**DATA**:
+--

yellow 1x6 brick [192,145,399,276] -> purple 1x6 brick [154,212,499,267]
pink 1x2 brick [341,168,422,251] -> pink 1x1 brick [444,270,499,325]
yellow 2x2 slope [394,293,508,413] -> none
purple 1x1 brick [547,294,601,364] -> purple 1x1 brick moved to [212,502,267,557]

+--

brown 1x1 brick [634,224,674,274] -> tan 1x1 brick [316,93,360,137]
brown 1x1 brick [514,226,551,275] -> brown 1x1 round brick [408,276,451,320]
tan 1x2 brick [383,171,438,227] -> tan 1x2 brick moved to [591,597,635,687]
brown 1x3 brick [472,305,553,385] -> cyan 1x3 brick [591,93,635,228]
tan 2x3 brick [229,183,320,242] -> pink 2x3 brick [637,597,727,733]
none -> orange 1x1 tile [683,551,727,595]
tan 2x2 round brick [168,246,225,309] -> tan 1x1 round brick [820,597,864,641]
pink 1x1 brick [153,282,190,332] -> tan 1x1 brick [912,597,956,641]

+--

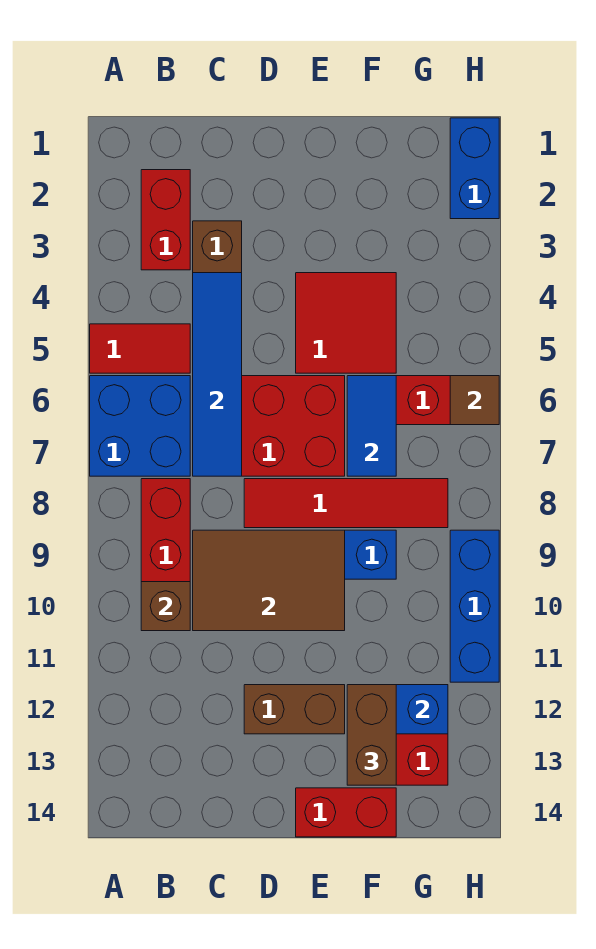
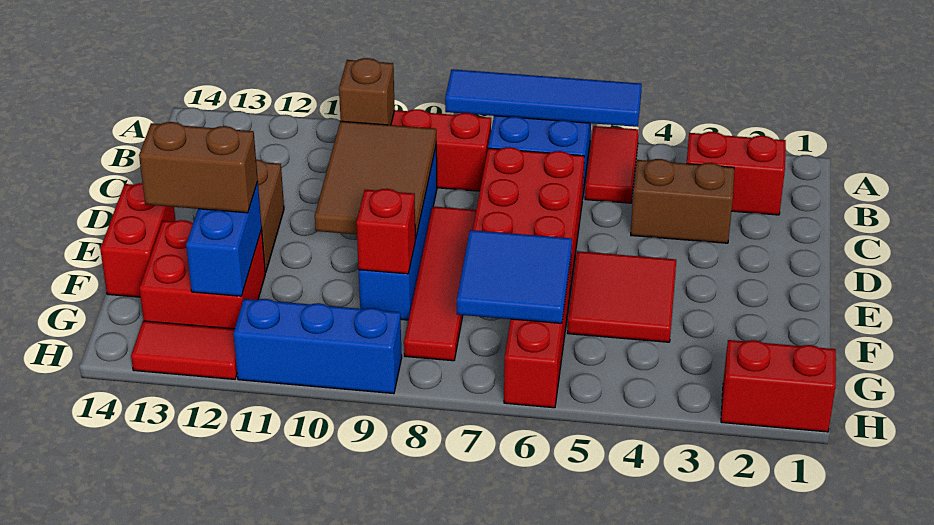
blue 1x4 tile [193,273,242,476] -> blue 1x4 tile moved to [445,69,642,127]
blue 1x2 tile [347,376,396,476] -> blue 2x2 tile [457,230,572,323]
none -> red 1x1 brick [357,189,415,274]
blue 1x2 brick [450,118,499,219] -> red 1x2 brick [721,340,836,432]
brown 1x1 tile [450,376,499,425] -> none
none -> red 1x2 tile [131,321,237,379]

+--

**EXERCISE AIM**: Above are the entries. Copy exactly the part that opens with the line containing "none -> orange 1x1 tile [683,551,727,595]" and closes with the line containing "pink 1x1 brick [153,282,190,332]", and no more.

**SOLUTION**:
none -> orange 1x1 tile [683,551,727,595]
tan 2x2 round brick [168,246,225,309] -> tan 1x1 round brick [820,597,864,641]
pink 1x1 brick [153,282,190,332] -> tan 1x1 brick [912,597,956,641]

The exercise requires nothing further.